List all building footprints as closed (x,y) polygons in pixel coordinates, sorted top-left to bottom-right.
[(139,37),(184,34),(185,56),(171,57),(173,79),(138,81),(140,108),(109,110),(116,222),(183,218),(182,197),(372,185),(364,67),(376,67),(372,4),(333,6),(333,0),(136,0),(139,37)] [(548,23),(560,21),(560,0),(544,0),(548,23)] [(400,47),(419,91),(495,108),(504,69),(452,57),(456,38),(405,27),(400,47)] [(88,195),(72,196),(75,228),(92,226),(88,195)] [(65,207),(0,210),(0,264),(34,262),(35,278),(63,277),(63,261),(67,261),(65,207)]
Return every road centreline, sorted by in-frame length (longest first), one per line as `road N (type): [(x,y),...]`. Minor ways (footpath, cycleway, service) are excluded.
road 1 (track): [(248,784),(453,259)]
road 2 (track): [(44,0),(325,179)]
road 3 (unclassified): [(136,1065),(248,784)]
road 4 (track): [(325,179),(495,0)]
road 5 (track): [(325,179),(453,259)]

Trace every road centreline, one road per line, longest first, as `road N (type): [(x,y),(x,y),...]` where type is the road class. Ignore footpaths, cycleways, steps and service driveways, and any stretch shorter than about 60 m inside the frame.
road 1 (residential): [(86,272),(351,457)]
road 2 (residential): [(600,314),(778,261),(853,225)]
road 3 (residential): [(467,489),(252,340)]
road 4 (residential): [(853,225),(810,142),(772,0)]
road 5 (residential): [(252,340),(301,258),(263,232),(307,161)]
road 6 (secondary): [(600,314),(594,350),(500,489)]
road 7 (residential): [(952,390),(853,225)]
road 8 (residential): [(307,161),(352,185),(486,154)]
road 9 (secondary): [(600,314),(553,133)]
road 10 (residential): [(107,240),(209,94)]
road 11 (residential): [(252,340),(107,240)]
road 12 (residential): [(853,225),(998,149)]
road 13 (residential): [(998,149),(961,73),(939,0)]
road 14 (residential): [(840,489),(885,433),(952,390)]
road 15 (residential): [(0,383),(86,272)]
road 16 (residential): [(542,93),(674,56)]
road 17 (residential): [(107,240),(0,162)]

_____

PROMPT:
The records above need to be duplicated. Keep every word unchanged.

REPLY TO THE TASK:
List all building footprints as closed (x,y) polygons in pixel coordinates, sorted top-left to bottom-right.
[(139,37),(184,34),(185,56),(171,57),(173,79),(138,81),(140,108),(109,110),(116,222),(183,218),(182,197),(372,185),(364,67),(376,67),(372,4),(333,6),(333,0),(136,0),(139,37)] [(548,23),(560,21),(560,0),(544,0),(548,23)] [(400,47),(419,91),(495,108),(504,69),(452,57),(456,38),(405,27),(400,47)] [(88,195),(72,196),(75,228),(92,226),(88,195)] [(65,207),(0,210),(0,264),(34,262),(35,278),(63,277),(63,261),(67,261),(65,207)]
Return every road centreline, sorted by in-frame length (longest first), one per line as `road N (type): [(x,y),...]`. Minor ways (footpath, cycleway, service) are excluded.
road 1 (track): [(248,784),(453,259)]
road 2 (track): [(44,0),(325,179)]
road 3 (unclassified): [(136,1065),(248,784)]
road 4 (track): [(325,179),(495,0)]
road 5 (track): [(325,179),(453,259)]

Trace every road centreline, one road per line, longest first, as `road N (type): [(x,y),(x,y),...]` where type is the road class. Ignore footpaths, cycleways, steps and service driveways, and any stretch shorter than about 60 m inside the frame.
road 1 (residential): [(86,272),(351,457)]
road 2 (residential): [(600,314),(778,261),(853,225)]
road 3 (residential): [(467,489),(252,340)]
road 4 (residential): [(853,225),(810,142),(772,0)]
road 5 (residential): [(252,340),(301,258),(263,232),(307,161)]
road 6 (secondary): [(600,314),(594,350),(500,489)]
road 7 (residential): [(952,390),(853,225)]
road 8 (residential): [(307,161),(352,185),(486,154)]
road 9 (secondary): [(600,314),(553,133)]
road 10 (residential): [(107,240),(209,94)]
road 11 (residential): [(252,340),(107,240)]
road 12 (residential): [(853,225),(998,149)]
road 13 (residential): [(998,149),(961,73),(939,0)]
road 14 (residential): [(840,489),(885,433),(952,390)]
road 15 (residential): [(0,383),(86,272)]
road 16 (residential): [(542,93),(674,56)]
road 17 (residential): [(107,240),(0,162)]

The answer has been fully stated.